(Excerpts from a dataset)
+++++

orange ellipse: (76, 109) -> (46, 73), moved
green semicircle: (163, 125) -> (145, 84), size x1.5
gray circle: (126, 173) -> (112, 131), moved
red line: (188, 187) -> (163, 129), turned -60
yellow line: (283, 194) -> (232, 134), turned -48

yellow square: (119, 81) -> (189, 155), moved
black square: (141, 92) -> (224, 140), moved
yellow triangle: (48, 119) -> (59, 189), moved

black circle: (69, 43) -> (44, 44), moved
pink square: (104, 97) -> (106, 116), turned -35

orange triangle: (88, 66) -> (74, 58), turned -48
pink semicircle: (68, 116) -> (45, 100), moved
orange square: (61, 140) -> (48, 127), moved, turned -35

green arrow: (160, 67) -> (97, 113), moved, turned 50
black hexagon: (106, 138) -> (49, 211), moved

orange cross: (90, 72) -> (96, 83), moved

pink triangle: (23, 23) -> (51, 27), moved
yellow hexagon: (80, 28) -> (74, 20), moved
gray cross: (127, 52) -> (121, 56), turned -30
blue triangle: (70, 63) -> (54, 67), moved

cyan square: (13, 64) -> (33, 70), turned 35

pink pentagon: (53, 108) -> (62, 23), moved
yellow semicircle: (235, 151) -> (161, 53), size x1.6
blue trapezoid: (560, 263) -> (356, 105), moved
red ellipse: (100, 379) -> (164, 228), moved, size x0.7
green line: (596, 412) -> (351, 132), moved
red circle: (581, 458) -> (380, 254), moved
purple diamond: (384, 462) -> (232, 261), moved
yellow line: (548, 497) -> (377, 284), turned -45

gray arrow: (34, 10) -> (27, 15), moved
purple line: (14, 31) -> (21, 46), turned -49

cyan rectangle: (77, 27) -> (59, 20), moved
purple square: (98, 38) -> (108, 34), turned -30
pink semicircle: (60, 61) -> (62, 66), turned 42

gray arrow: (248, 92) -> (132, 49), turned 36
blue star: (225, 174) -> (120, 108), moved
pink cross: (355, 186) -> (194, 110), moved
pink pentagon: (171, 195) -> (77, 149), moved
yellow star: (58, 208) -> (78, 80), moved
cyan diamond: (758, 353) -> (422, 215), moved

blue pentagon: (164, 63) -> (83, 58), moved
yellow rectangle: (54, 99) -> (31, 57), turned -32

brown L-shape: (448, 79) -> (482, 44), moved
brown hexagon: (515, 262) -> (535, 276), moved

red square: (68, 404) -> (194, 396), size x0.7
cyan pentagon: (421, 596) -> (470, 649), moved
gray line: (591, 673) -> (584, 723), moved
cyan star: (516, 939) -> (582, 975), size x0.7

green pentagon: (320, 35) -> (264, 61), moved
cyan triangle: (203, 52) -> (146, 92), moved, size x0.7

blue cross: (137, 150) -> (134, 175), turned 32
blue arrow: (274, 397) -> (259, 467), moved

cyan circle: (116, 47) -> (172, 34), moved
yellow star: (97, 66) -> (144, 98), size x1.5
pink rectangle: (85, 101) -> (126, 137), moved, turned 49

+++++

= HOW TO COMPLETE THIS TASK =
Look above for the line holding "yellow line: (548, 497)". Print it and every line after it, exactly, through the line holding "cyan pentagon: (421, 596)".

= ANSWER BOX =
yellow line: (548, 497) -> (377, 284), turned -45

gray arrow: (34, 10) -> (27, 15), moved
purple line: (14, 31) -> (21, 46), turned -49

cyan rectangle: (77, 27) -> (59, 20), moved
purple square: (98, 38) -> (108, 34), turned -30
pink semicircle: (60, 61) -> (62, 66), turned 42

gray arrow: (248, 92) -> (132, 49), turned 36
blue star: (225, 174) -> (120, 108), moved
pink cross: (355, 186) -> (194, 110), moved
pink pentagon: (171, 195) -> (77, 149), moved
yellow star: (58, 208) -> (78, 80), moved
cyan diamond: (758, 353) -> (422, 215), moved

blue pentagon: (164, 63) -> (83, 58), moved
yellow rectangle: (54, 99) -> (31, 57), turned -32

brown L-shape: (448, 79) -> (482, 44), moved
brown hexagon: (515, 262) -> (535, 276), moved

red square: (68, 404) -> (194, 396), size x0.7
cyan pentagon: (421, 596) -> (470, 649), moved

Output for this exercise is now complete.